- _Information provided_:
***

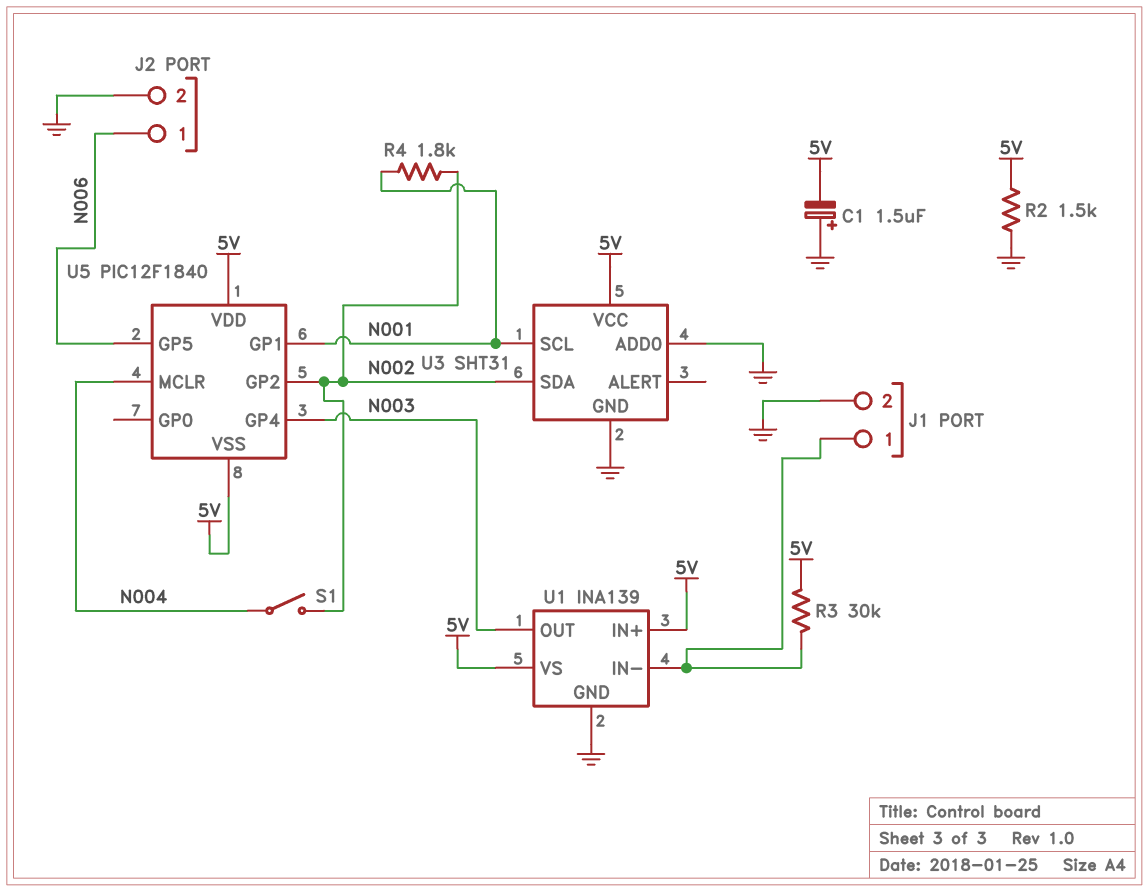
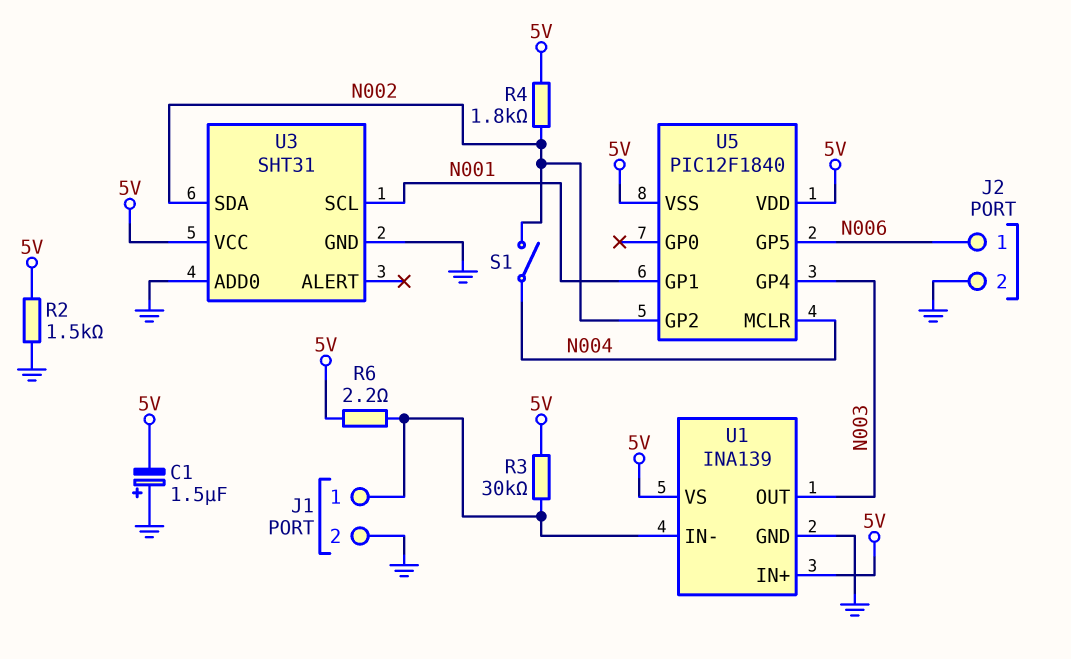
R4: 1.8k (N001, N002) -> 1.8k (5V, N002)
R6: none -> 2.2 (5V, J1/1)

***

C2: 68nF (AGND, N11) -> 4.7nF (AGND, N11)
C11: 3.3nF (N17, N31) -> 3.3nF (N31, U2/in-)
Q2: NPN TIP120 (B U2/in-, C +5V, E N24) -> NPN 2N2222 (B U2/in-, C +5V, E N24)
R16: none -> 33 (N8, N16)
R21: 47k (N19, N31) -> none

***

From the entries above, copy each line holding "none".

- _Exercise result_:
R6: none -> 2.2 (5V, J1/1)
R16: none -> 33 (N8, N16)
R21: 47k (N19, N31) -> none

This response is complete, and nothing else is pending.